### SUPPLIED INFORMATION ###

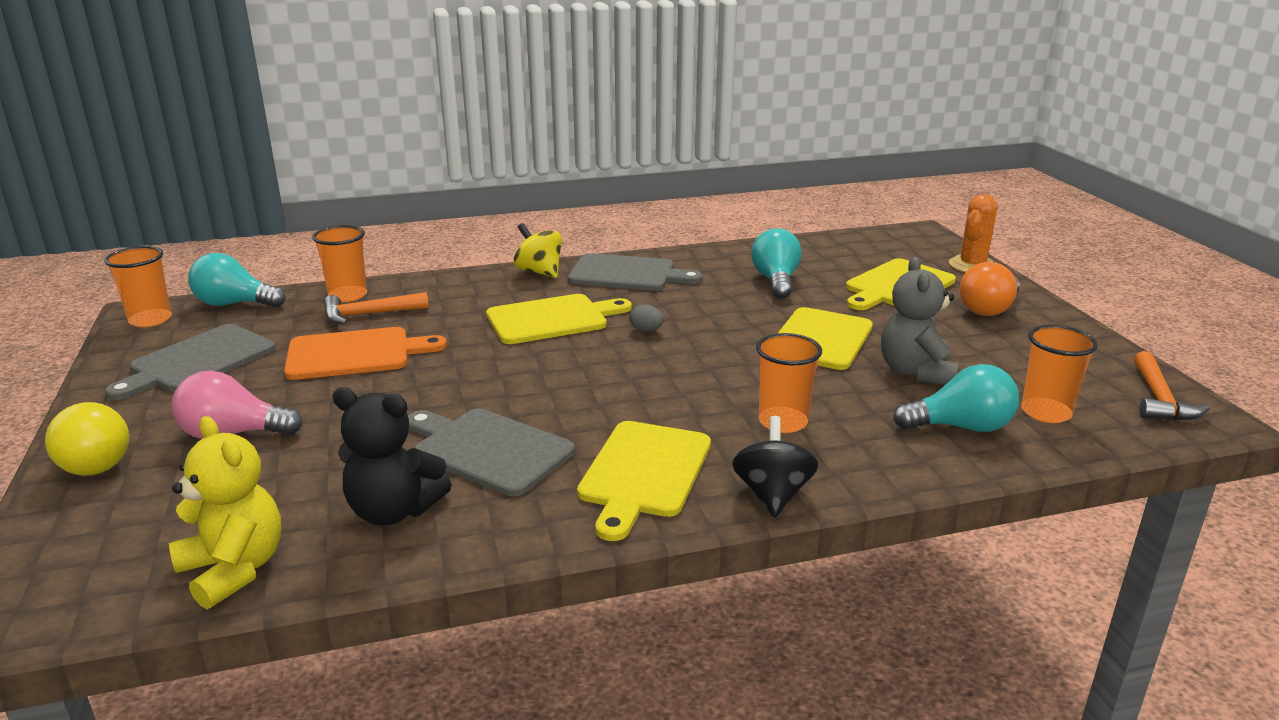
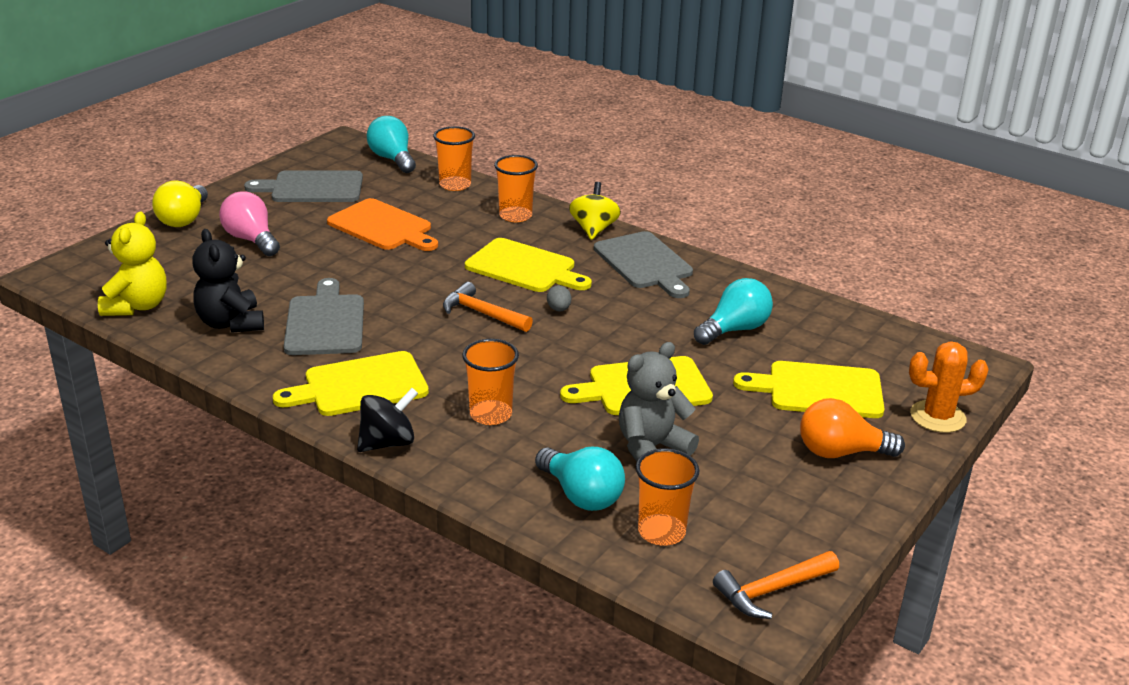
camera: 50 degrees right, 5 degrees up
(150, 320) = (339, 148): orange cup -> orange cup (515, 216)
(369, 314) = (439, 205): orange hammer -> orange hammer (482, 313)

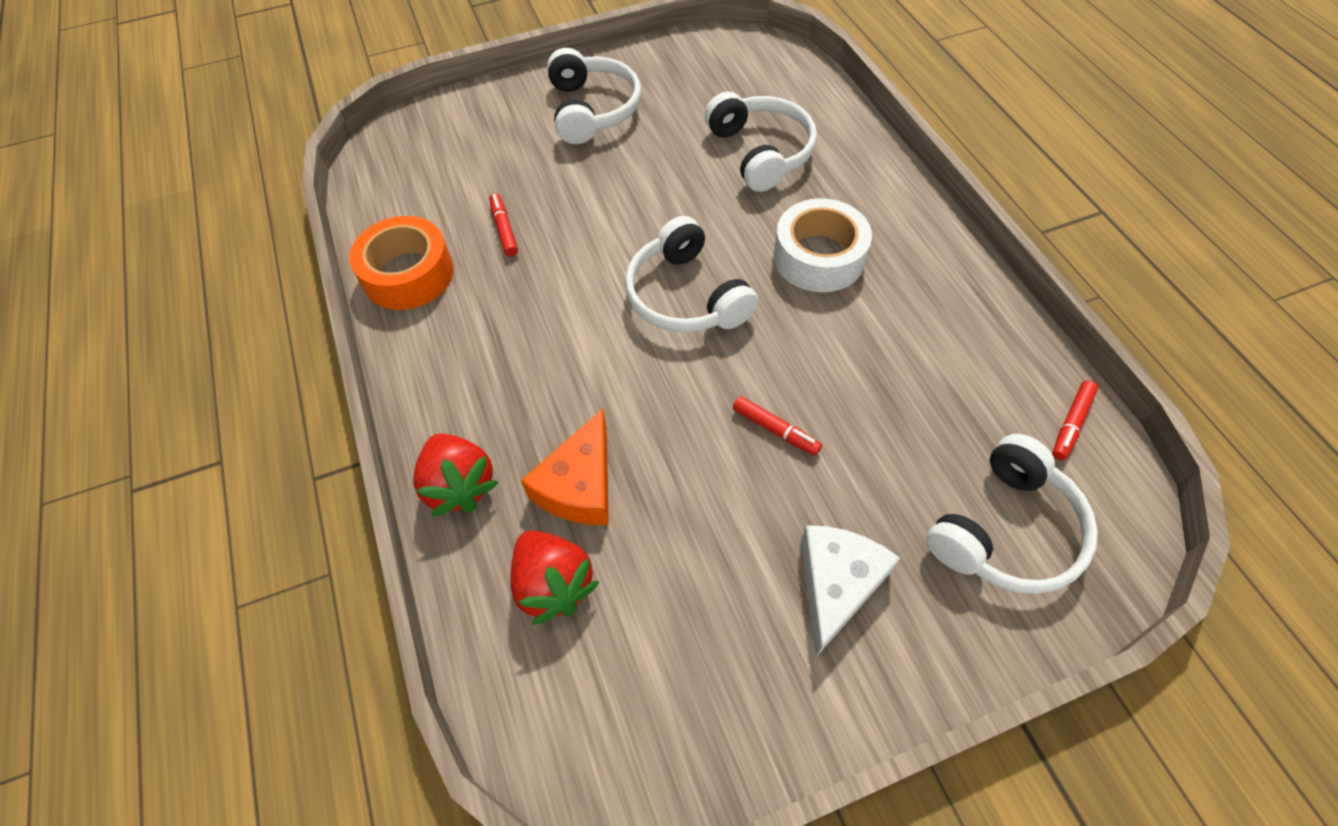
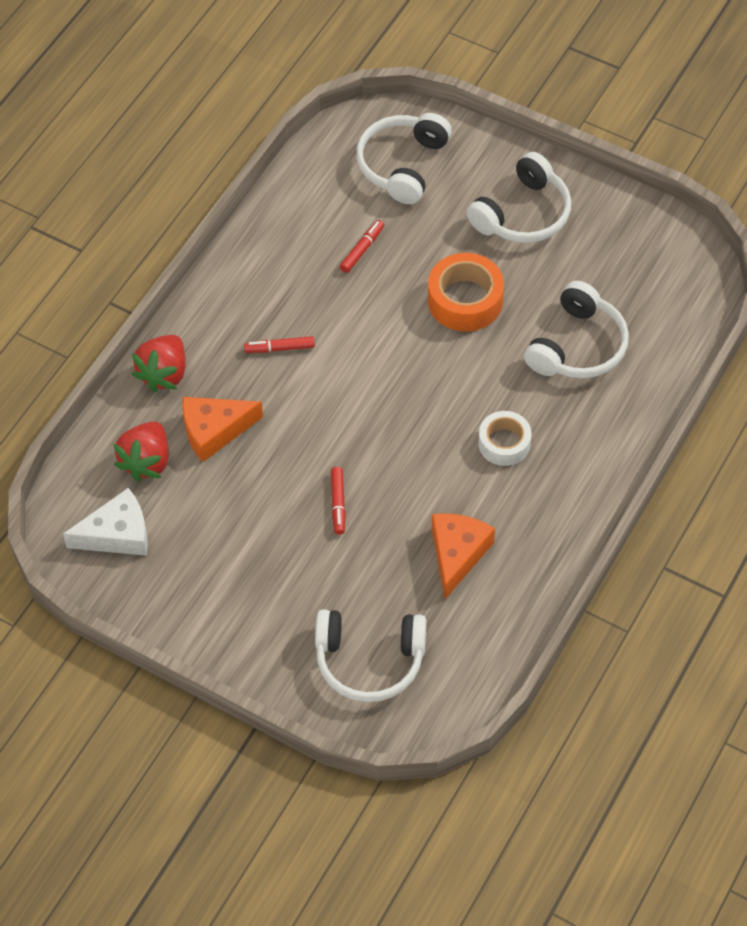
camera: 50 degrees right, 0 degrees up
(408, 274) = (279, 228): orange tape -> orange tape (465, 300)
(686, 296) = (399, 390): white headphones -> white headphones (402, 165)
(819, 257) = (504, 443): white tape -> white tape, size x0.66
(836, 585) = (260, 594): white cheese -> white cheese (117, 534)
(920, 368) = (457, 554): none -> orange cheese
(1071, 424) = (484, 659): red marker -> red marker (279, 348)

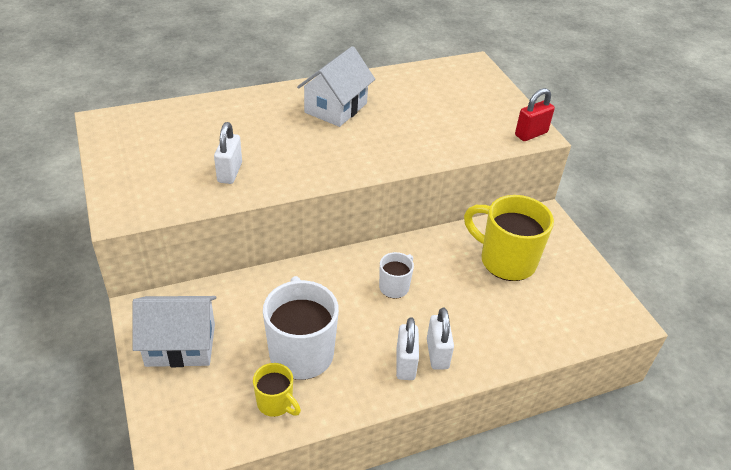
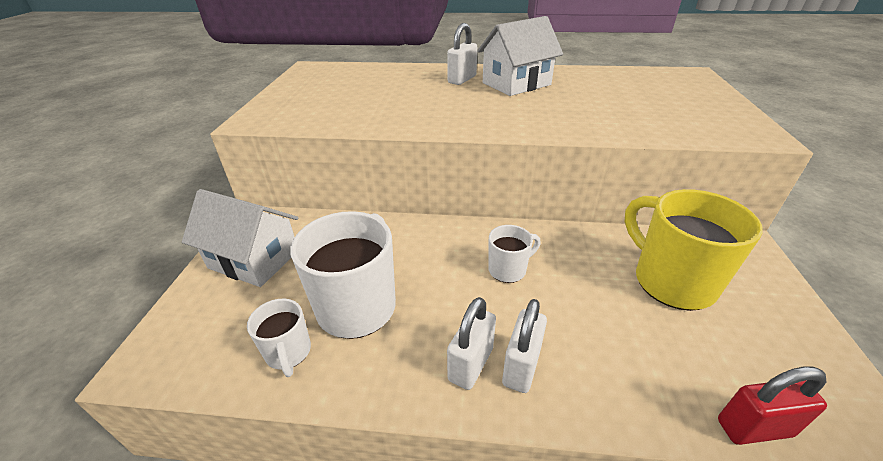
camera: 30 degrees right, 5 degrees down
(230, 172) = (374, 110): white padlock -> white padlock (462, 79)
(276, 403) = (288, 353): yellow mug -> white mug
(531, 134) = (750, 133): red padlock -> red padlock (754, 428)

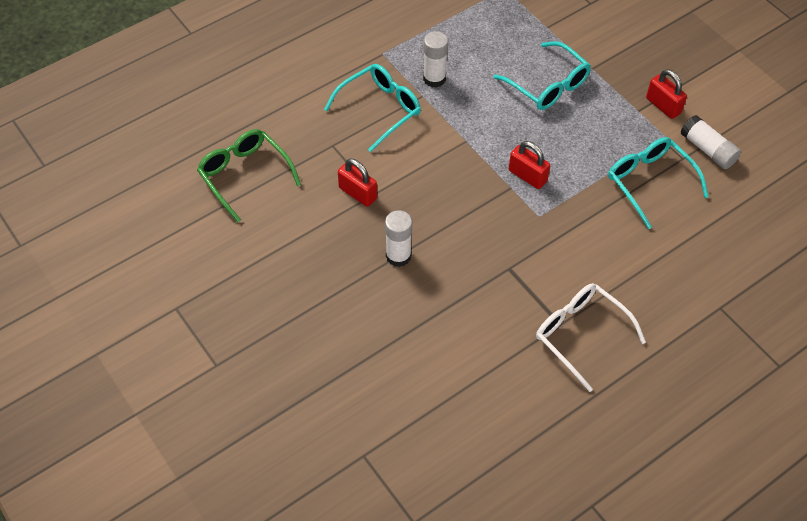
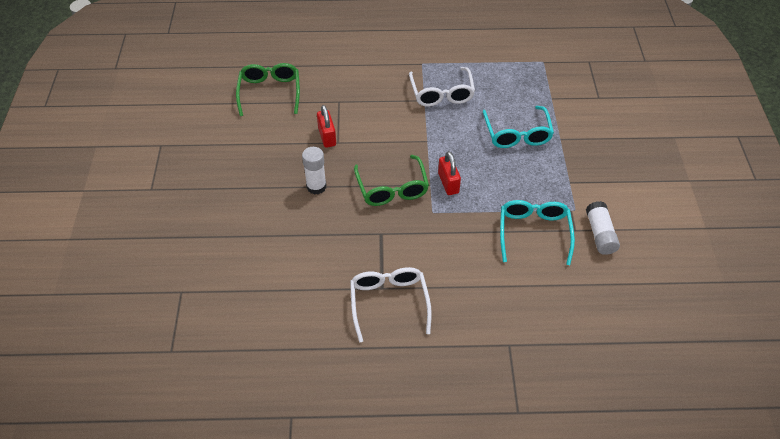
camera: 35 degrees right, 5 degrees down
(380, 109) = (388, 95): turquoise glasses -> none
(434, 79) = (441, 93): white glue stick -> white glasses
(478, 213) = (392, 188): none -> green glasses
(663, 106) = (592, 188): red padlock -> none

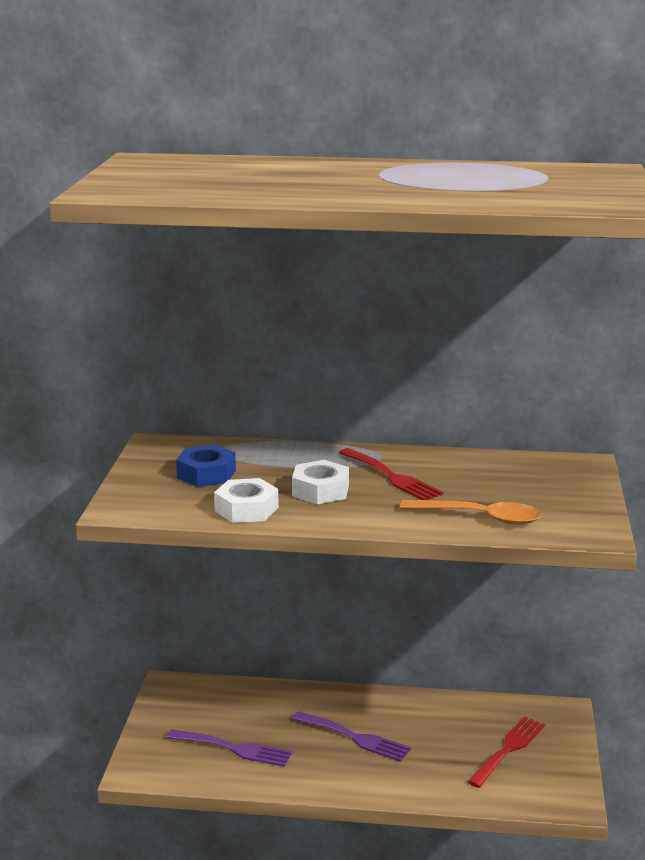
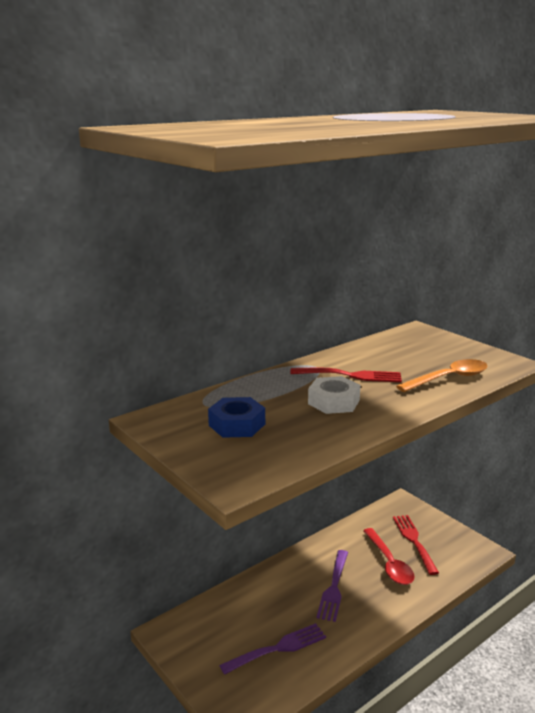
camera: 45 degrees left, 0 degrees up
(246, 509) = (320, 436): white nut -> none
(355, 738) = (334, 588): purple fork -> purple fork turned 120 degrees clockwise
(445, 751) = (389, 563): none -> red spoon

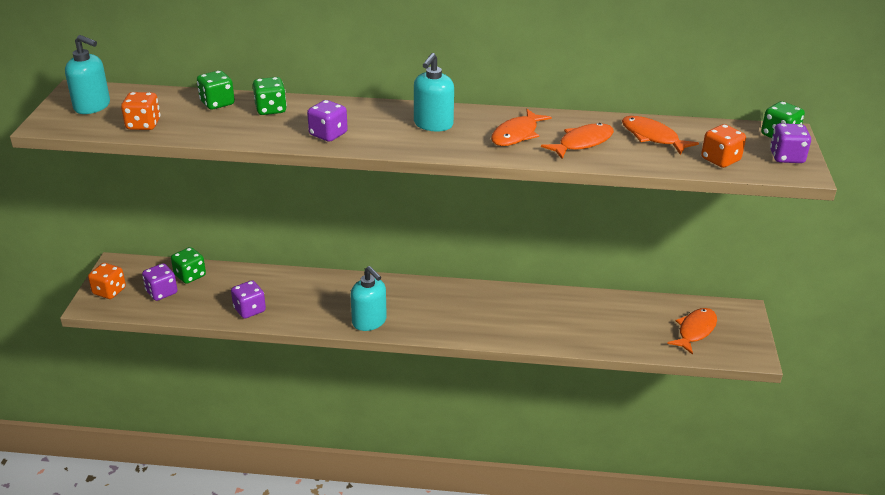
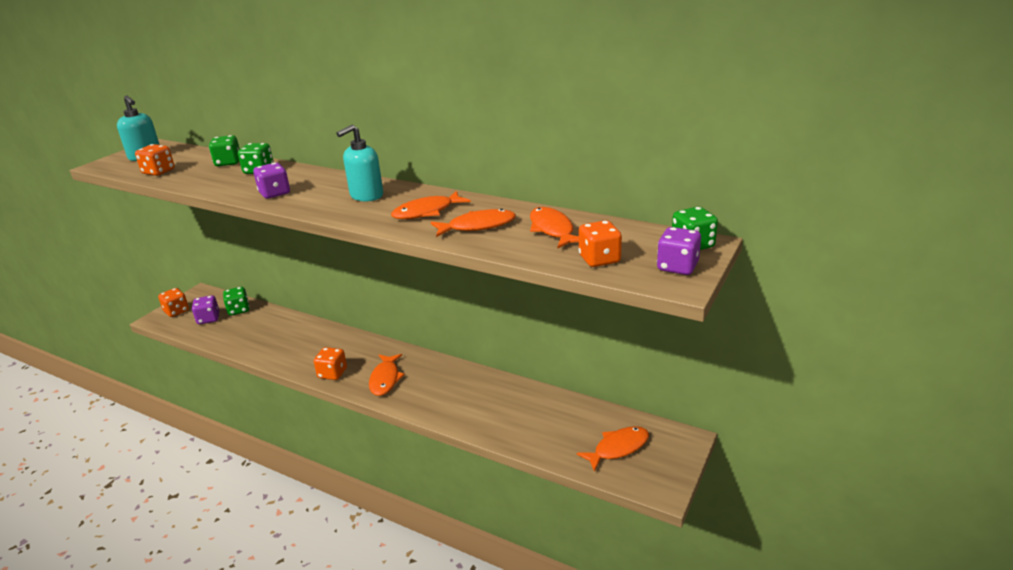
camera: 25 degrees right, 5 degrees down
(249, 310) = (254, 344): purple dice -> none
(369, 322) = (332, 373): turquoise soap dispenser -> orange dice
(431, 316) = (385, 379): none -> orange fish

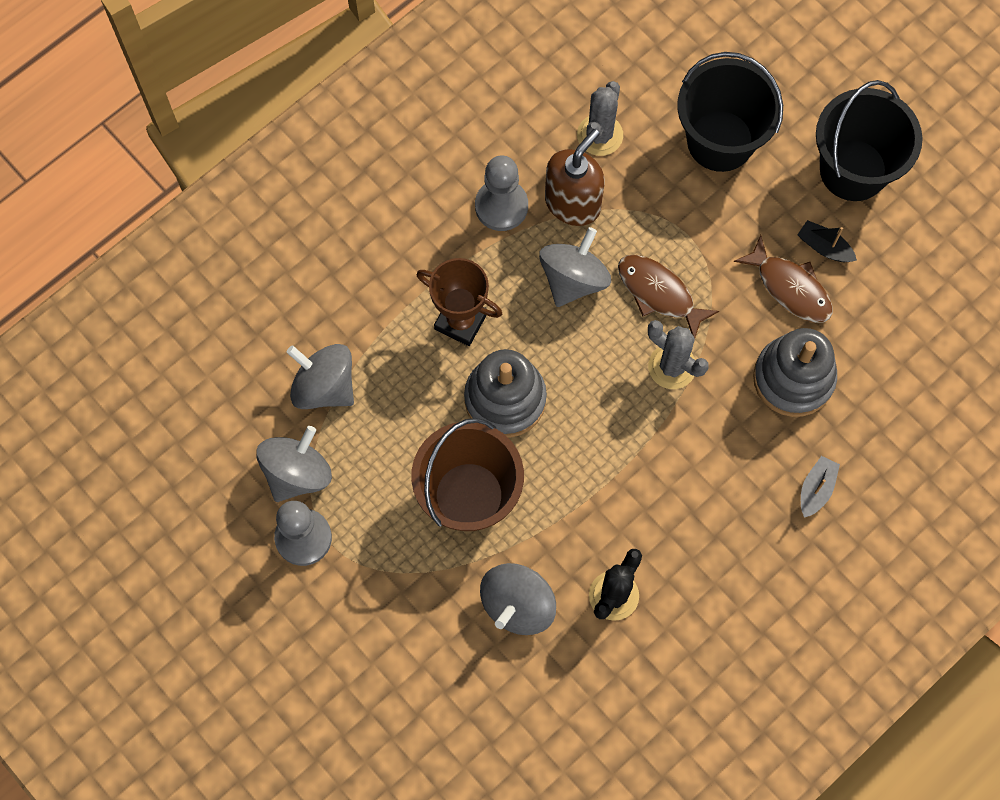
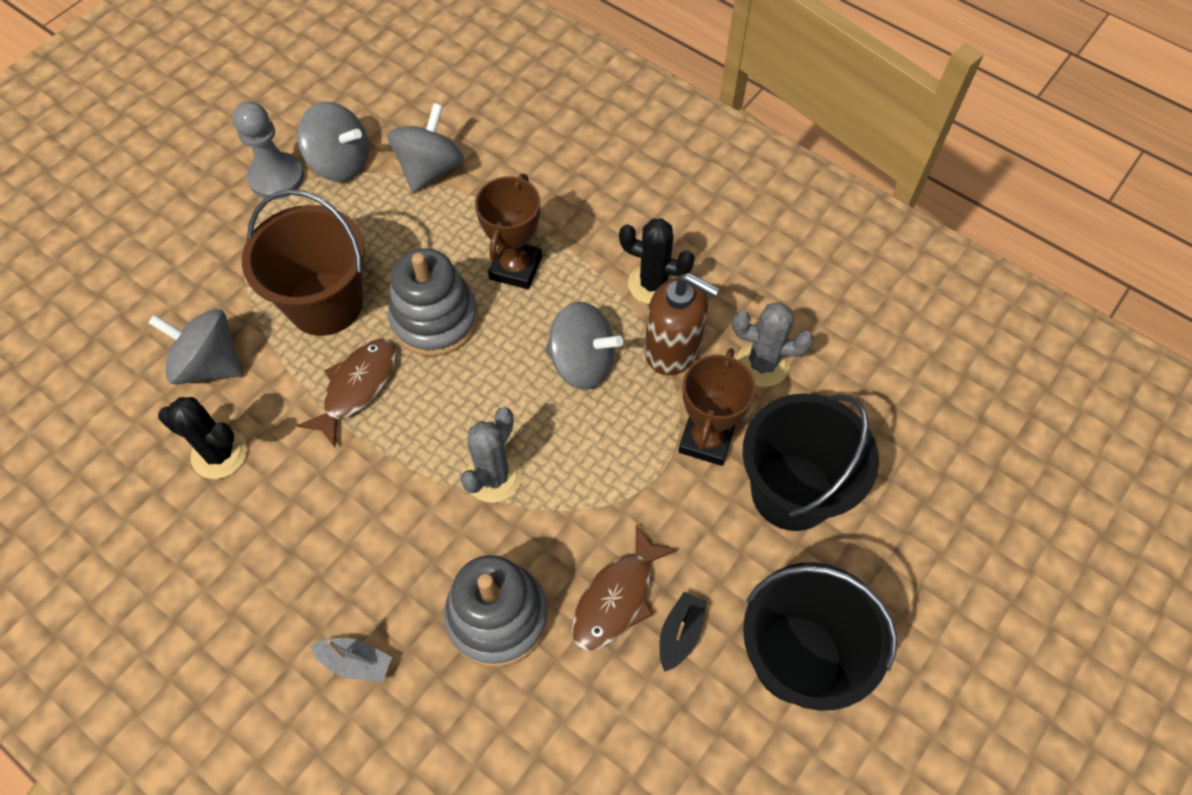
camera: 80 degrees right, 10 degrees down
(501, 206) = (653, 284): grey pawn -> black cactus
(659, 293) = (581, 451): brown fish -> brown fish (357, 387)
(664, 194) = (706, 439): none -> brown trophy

###

#### WORK INSTRUCTIONS:
Beginning with the line that contains "(478, 213) = (392, 188): none" and ending with the line that contains "(246, 509) = (320, 436): white nut -> none", reproduce the listing exactly, pictures excluded.

#### TASK RESPONSE:
(478, 213) = (392, 188): none -> green glasses
(663, 106) = (592, 188): red padlock -> none

camera: 45 degrees left, 0 degrees up
(246, 509) = (320, 436): white nut -> none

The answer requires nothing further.